▶ [Description of the task]
Starting at the line that contains "blue star: (96, 145) -> (25, 62), size x1.5", write out each line through the end of the data below, exactly as it stands. Skip any pictures.

"""

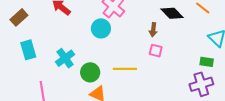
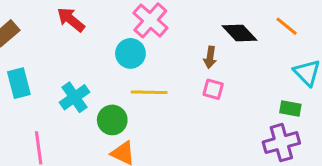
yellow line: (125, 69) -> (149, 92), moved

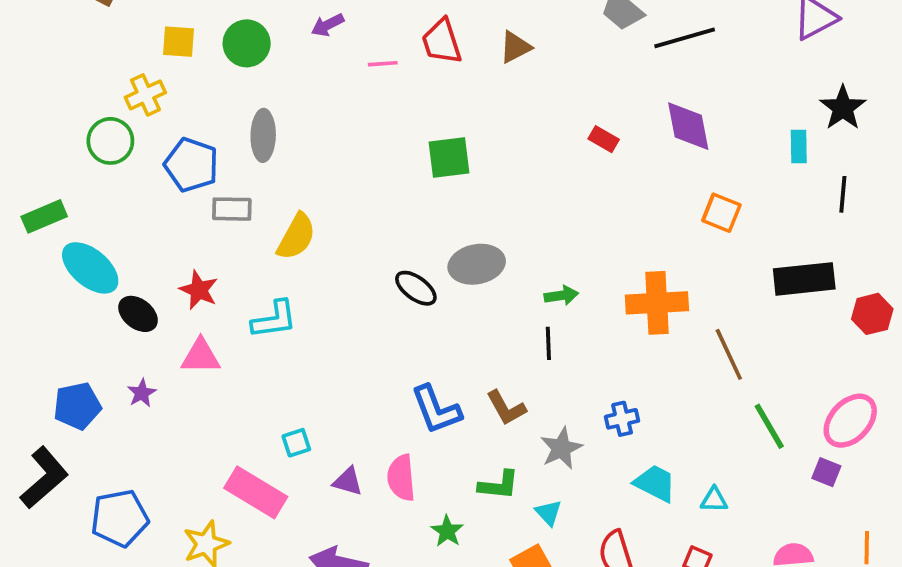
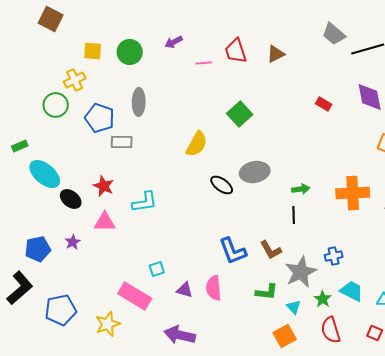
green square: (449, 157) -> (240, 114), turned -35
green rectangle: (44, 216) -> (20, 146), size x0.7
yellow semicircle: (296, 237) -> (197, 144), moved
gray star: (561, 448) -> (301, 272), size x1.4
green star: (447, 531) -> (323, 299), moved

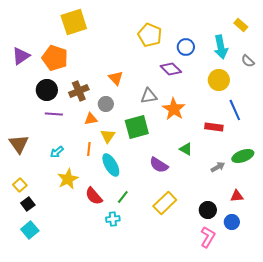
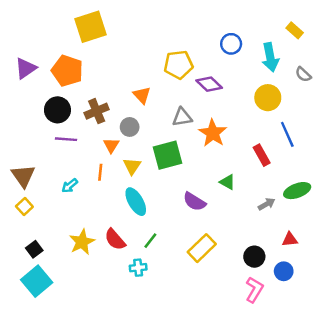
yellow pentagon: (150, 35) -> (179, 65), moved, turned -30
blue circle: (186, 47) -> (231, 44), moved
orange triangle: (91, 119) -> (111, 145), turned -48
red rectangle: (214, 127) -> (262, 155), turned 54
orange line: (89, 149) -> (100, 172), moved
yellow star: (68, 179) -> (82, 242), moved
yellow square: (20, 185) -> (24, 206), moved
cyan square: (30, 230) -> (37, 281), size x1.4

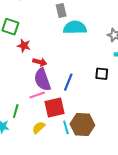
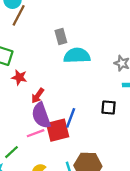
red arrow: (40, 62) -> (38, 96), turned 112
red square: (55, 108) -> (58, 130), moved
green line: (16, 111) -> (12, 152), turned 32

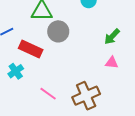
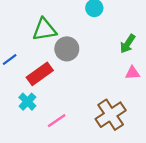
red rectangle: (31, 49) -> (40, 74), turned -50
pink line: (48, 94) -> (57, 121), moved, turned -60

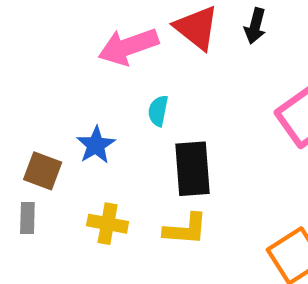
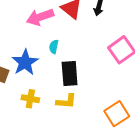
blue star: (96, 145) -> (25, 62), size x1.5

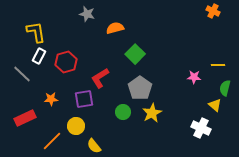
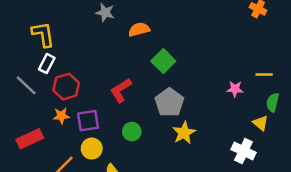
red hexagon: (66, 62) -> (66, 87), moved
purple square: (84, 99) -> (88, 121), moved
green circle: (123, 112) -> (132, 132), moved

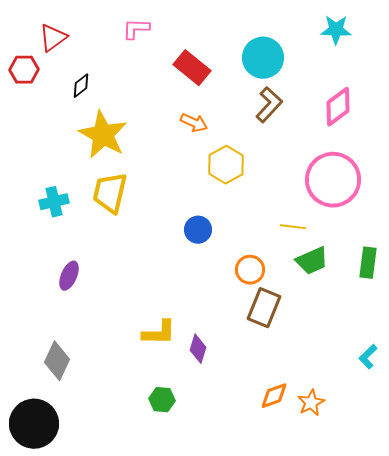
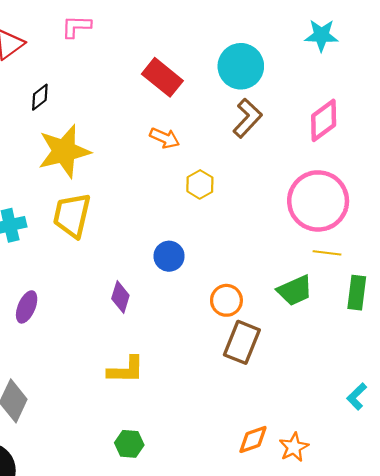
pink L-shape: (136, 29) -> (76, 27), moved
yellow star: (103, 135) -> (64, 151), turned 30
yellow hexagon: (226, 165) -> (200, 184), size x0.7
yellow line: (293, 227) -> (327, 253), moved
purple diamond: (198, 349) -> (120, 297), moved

"""

▶ [The answer]
blue star: (96, 145) -> (25, 62), size x1.5

red hexagon: (66, 62) -> (66, 87), moved
purple square: (84, 99) -> (88, 121), moved
green circle: (123, 112) -> (132, 132), moved

pink L-shape: (136, 29) -> (76, 27), moved
yellow star: (103, 135) -> (64, 151), turned 30
yellow hexagon: (226, 165) -> (200, 184), size x0.7
yellow line: (293, 227) -> (327, 253), moved
purple diamond: (198, 349) -> (120, 297), moved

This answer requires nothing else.